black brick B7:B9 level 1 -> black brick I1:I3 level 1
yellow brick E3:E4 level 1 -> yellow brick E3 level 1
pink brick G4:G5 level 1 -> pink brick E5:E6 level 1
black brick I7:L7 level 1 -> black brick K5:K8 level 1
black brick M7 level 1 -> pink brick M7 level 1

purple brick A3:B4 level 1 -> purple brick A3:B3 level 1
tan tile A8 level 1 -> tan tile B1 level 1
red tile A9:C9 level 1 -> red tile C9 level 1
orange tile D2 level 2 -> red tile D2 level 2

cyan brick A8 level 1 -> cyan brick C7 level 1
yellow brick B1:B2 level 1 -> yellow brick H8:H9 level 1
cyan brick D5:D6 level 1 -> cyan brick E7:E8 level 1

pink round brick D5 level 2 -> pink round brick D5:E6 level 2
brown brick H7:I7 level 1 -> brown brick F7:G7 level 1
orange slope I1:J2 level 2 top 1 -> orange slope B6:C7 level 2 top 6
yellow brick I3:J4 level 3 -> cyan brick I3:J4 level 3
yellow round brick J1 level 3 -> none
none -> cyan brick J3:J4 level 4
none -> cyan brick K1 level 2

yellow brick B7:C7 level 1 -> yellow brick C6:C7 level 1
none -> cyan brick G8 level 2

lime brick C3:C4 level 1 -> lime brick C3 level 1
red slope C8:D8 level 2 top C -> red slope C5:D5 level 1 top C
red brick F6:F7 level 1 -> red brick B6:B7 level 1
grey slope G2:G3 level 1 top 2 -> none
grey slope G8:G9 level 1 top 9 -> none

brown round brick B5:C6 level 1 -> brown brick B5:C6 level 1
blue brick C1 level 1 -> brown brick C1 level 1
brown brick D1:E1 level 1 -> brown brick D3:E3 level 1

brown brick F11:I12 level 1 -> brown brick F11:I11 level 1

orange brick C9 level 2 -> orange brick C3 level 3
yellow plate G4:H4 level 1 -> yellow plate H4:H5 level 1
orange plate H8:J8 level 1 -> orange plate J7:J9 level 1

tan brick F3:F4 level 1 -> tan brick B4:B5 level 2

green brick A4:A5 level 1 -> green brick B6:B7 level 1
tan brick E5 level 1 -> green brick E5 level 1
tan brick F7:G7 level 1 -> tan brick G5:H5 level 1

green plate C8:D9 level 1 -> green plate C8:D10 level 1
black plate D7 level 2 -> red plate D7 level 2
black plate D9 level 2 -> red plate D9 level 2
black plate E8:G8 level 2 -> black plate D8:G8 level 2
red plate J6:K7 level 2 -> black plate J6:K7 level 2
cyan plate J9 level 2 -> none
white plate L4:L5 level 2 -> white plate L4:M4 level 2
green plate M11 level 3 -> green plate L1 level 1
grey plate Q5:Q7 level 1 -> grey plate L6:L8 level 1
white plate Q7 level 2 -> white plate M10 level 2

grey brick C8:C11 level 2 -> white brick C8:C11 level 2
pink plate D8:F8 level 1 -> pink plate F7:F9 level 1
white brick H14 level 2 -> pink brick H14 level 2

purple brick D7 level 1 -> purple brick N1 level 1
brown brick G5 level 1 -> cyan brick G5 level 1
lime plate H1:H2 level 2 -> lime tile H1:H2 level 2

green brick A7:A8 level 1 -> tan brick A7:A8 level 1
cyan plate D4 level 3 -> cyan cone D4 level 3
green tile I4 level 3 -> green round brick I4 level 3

TASK TO CARRY OUT |
Beginning with the line that holds "grey brick C8:C11", please give again each line exactly until the records end, and include that final line.

RESULT FOR THIS EXERCISE |
grey brick C8:C11 level 2 -> white brick C8:C11 level 2
pink plate D8:F8 level 1 -> pink plate F7:F9 level 1
white brick H14 level 2 -> pink brick H14 level 2

purple brick D7 level 1 -> purple brick N1 level 1
brown brick G5 level 1 -> cyan brick G5 level 1
lime plate H1:H2 level 2 -> lime tile H1:H2 level 2

green brick A7:A8 level 1 -> tan brick A7:A8 level 1
cyan plate D4 level 3 -> cyan cone D4 level 3
green tile I4 level 3 -> green round brick I4 level 3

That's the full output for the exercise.